● WHAT IS BEING ASKED
Using the records below, copy every line that holds the string "camera".

** Opening LISTED RECORDS block **

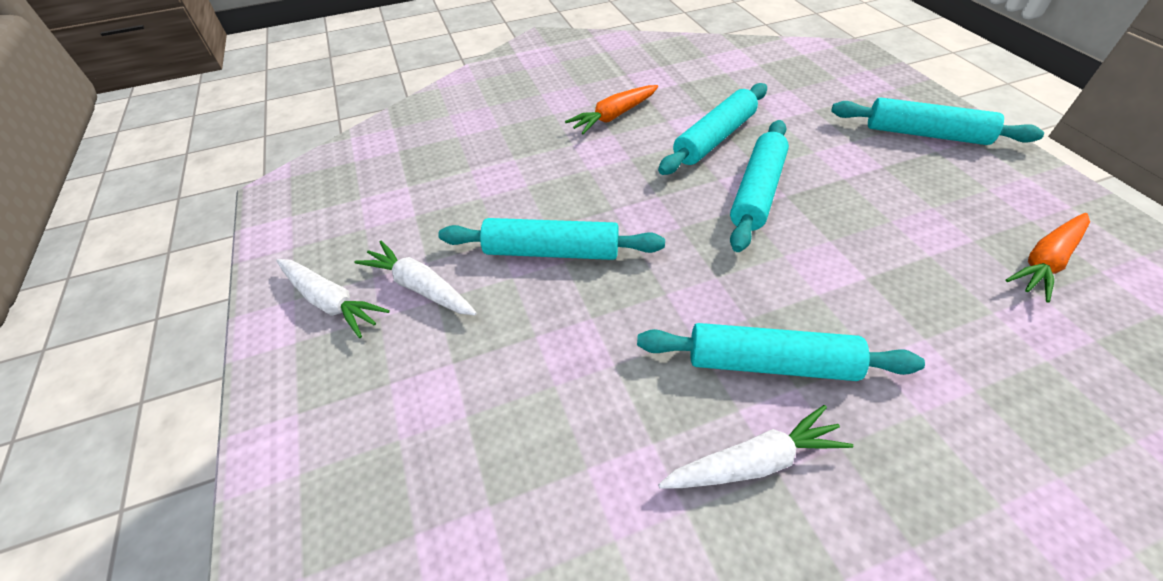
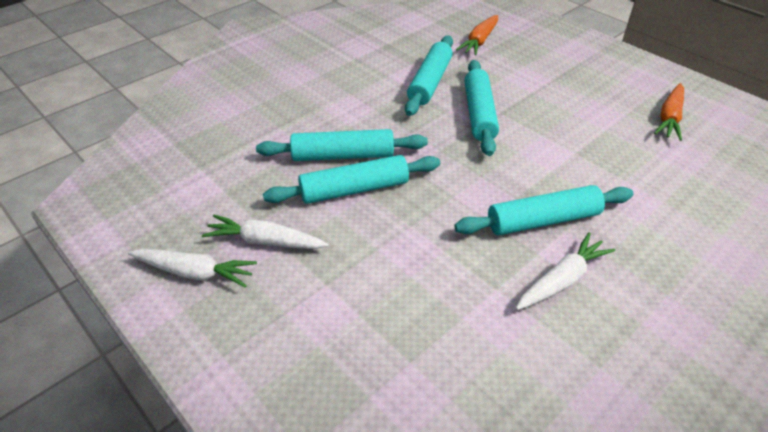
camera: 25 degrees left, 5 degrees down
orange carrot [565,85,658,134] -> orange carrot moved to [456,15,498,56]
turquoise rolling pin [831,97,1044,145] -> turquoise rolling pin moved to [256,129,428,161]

** Closing LISTED RECORDS block **
** Opening LISTED RECORDS block **

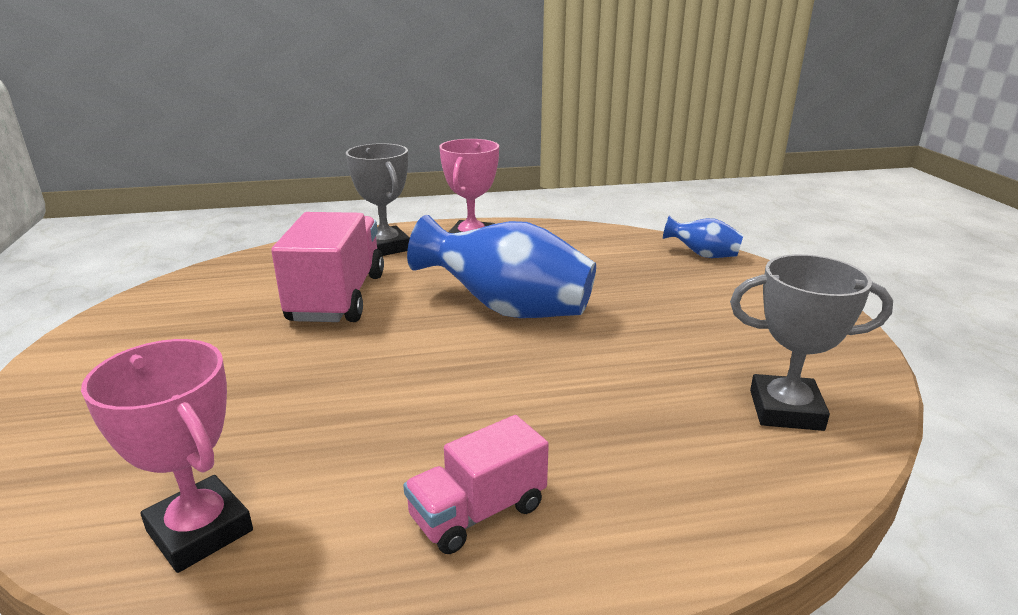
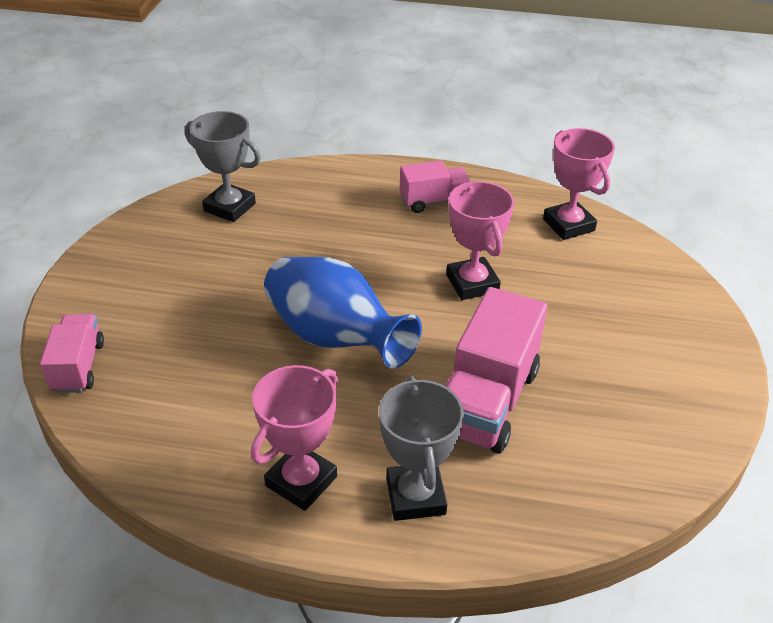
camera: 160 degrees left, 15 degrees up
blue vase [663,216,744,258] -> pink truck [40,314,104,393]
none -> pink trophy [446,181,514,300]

** Closing LISTED RECORDS block **

● ANSWER TO THIS PROBLEM
camera: 25 degrees left, 5 degrees down
camera: 160 degrees left, 15 degrees up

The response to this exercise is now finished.